Required action:
Below are records; work out how many of their lines contain the word "white" and reply with the number only.

Dataset excerpts:
* * * * *

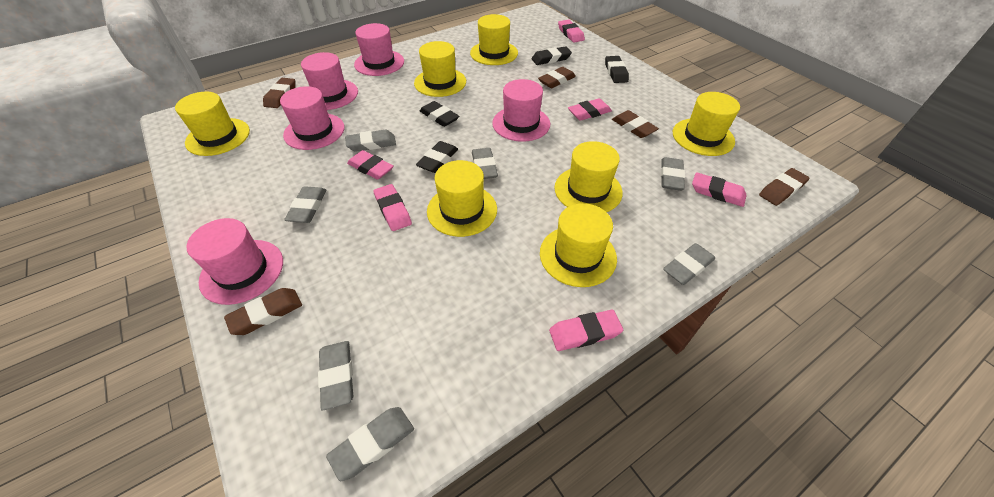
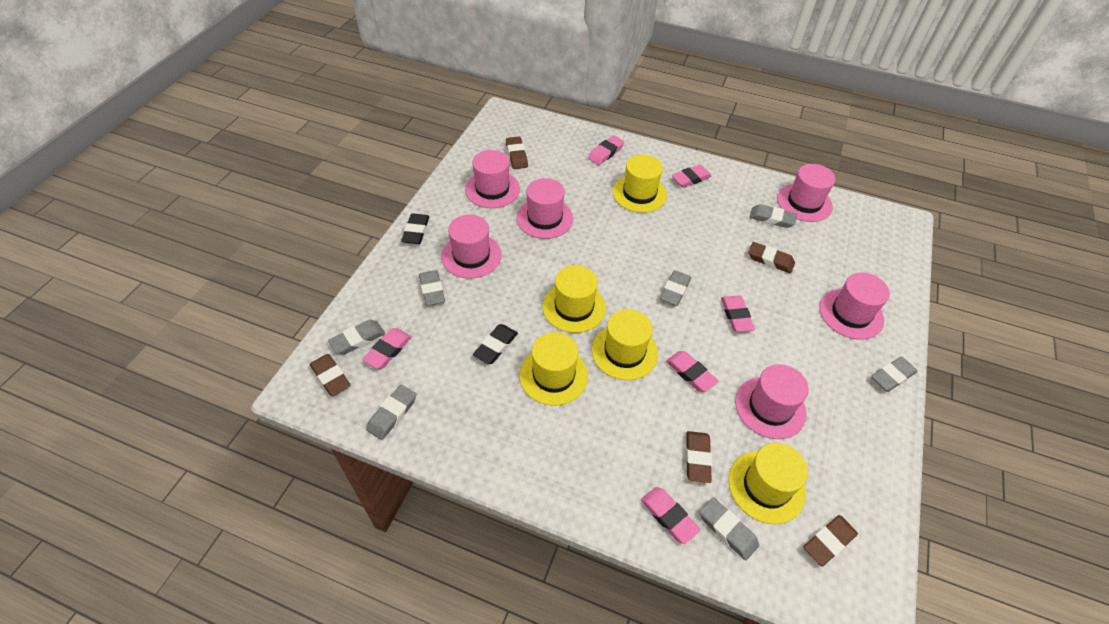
black eraser: 4 -> 2
pink hat: 5 -> 6
yellow hat: 7 -> 5

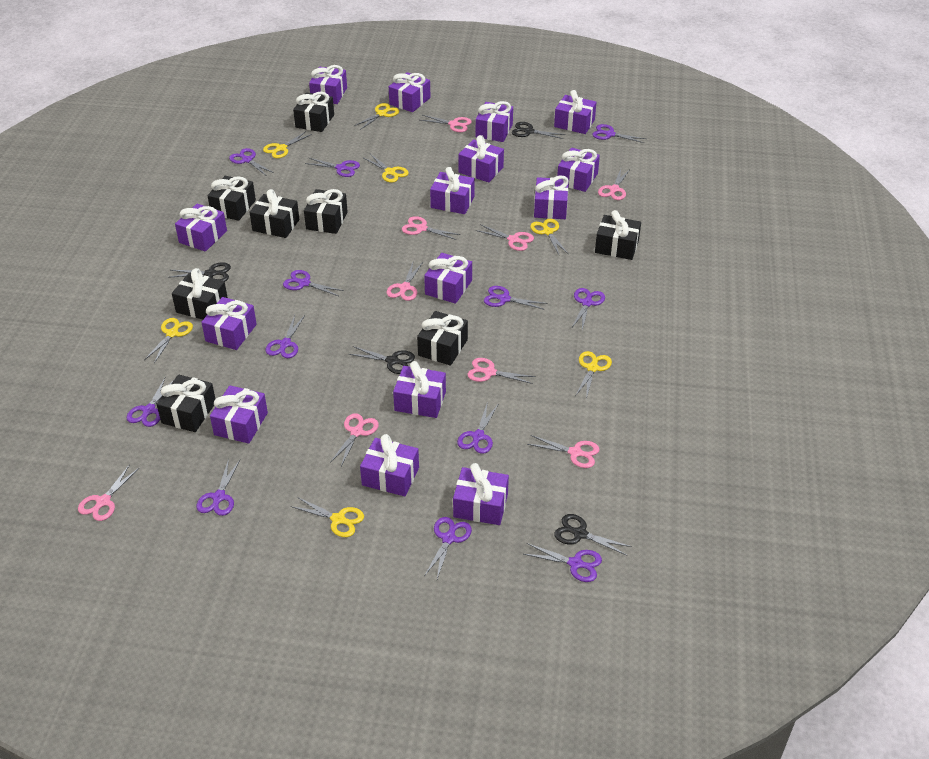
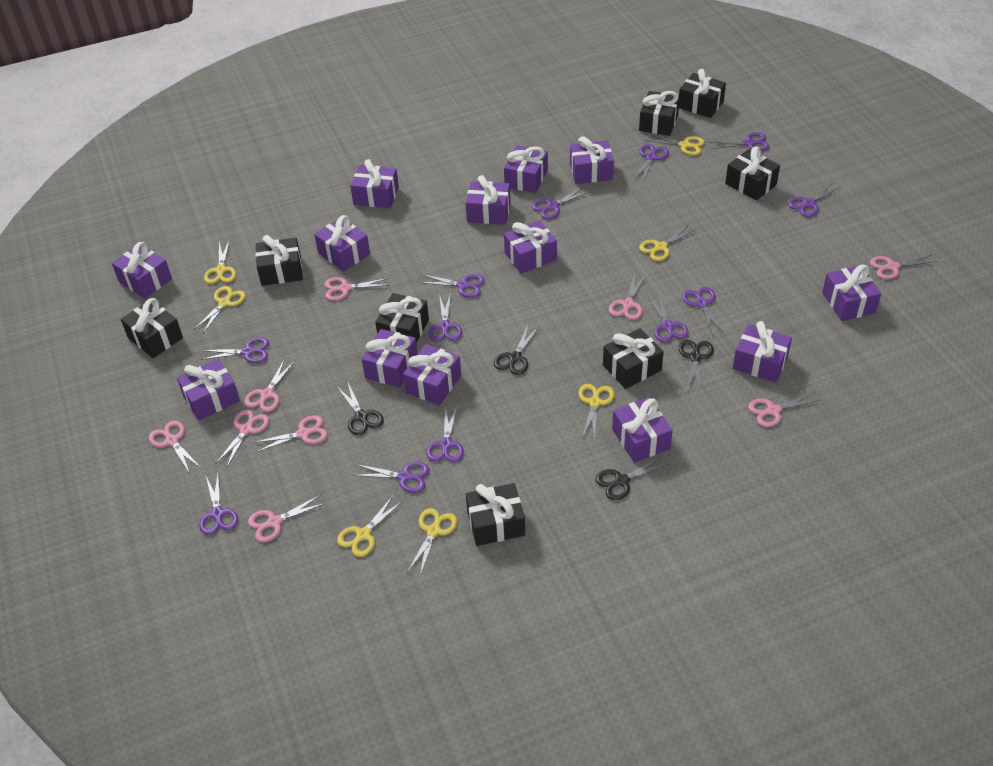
purple gift: 15 -> 13

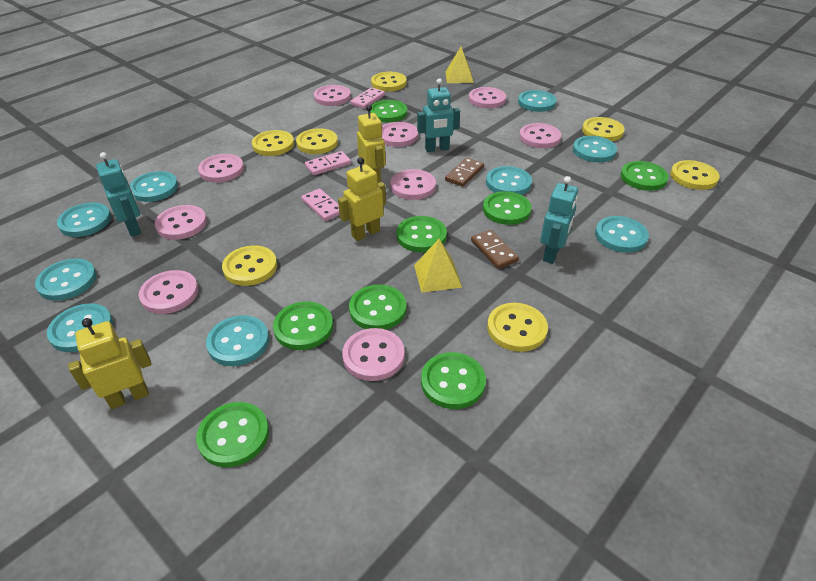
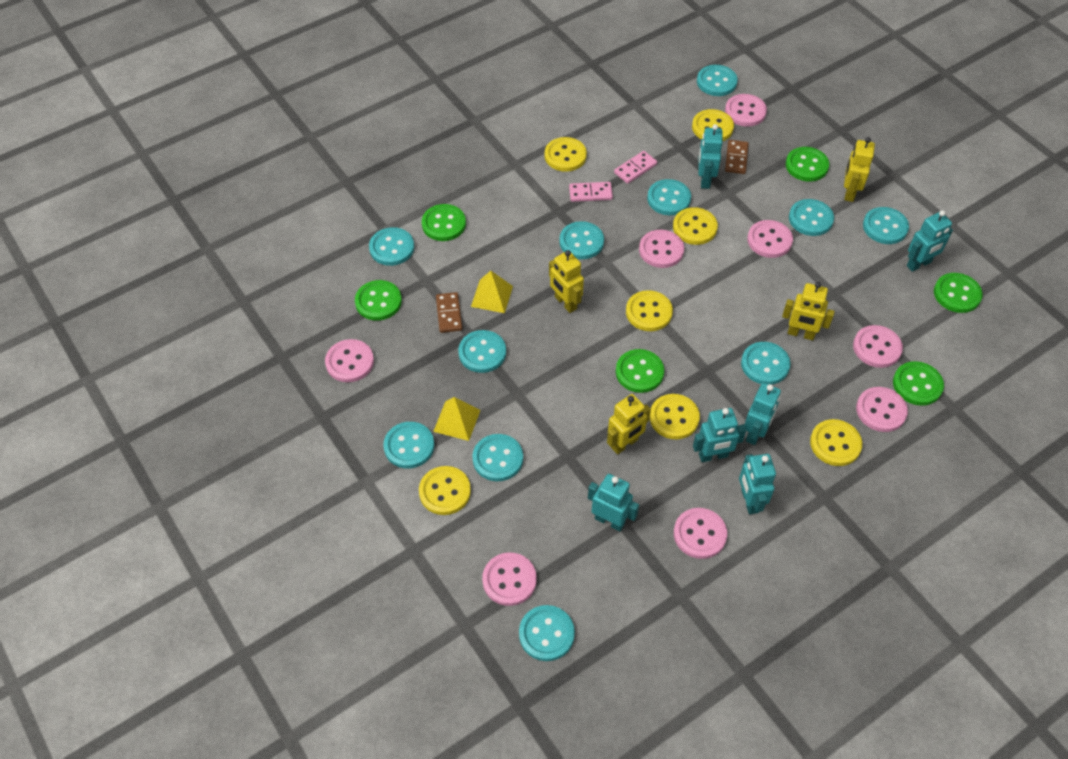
green button: 8 -> 6
pink button: 9 -> 8
pink domino: 3 -> 2
turquoise button: 9 -> 11
turquoise robot: 3 -> 6
yellow robot: 3 -> 4

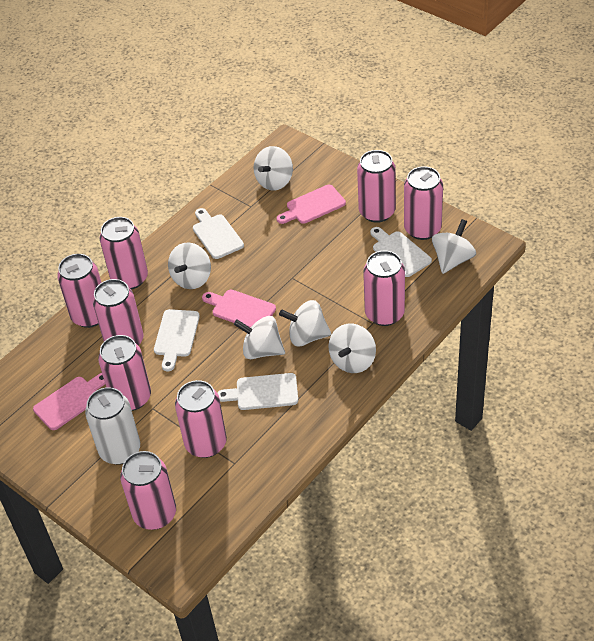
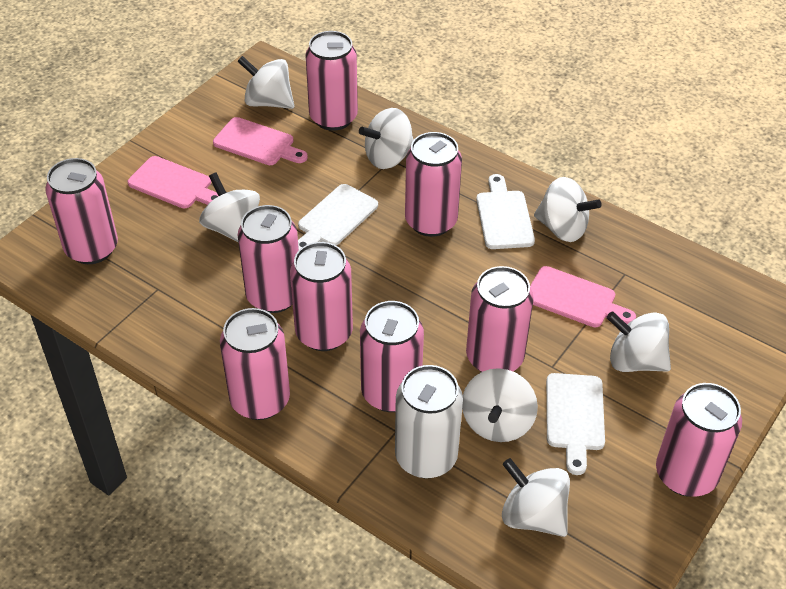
white cutting board: 4 -> 3
white spinning top: 6 -> 7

* * * * *

Your solution:
2